-------- Records to use --------

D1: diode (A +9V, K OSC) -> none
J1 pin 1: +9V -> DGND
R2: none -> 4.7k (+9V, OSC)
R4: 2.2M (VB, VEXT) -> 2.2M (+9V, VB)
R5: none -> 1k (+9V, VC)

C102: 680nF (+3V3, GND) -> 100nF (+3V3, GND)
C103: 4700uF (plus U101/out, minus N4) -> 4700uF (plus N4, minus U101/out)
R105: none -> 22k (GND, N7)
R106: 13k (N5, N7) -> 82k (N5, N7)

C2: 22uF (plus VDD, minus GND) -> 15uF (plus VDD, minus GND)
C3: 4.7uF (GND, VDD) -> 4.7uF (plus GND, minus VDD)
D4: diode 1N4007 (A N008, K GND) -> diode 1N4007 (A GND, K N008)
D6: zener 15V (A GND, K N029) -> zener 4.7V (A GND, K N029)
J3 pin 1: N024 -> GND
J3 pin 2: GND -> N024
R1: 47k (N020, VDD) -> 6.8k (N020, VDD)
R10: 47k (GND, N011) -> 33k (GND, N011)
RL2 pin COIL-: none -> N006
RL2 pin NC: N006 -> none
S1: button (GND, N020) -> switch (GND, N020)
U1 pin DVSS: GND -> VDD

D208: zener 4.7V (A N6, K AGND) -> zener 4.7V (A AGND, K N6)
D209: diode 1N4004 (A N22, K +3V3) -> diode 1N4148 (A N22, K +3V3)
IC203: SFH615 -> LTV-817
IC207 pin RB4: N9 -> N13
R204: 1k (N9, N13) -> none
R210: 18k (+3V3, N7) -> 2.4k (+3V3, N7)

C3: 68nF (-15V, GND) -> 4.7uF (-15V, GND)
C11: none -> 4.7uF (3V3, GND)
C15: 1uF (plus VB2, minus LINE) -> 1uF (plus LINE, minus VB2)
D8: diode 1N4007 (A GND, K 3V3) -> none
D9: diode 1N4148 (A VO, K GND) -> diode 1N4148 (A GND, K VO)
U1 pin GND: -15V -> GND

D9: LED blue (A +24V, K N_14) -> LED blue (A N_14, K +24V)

--------

### What is required
Repeat exactly the lines of the listing above, from the one with "C103: 4700uF (plus" down to the one with "D4: diode 1N4007"; both of those lines belong in the range.

### Exercise response
C103: 4700uF (plus U101/out, minus N4) -> 4700uF (plus N4, minus U101/out)
R105: none -> 22k (GND, N7)
R106: 13k (N5, N7) -> 82k (N5, N7)

C2: 22uF (plus VDD, minus GND) -> 15uF (plus VDD, minus GND)
C3: 4.7uF (GND, VDD) -> 4.7uF (plus GND, minus VDD)
D4: diode 1N4007 (A N008, K GND) -> diode 1N4007 (A GND, K N008)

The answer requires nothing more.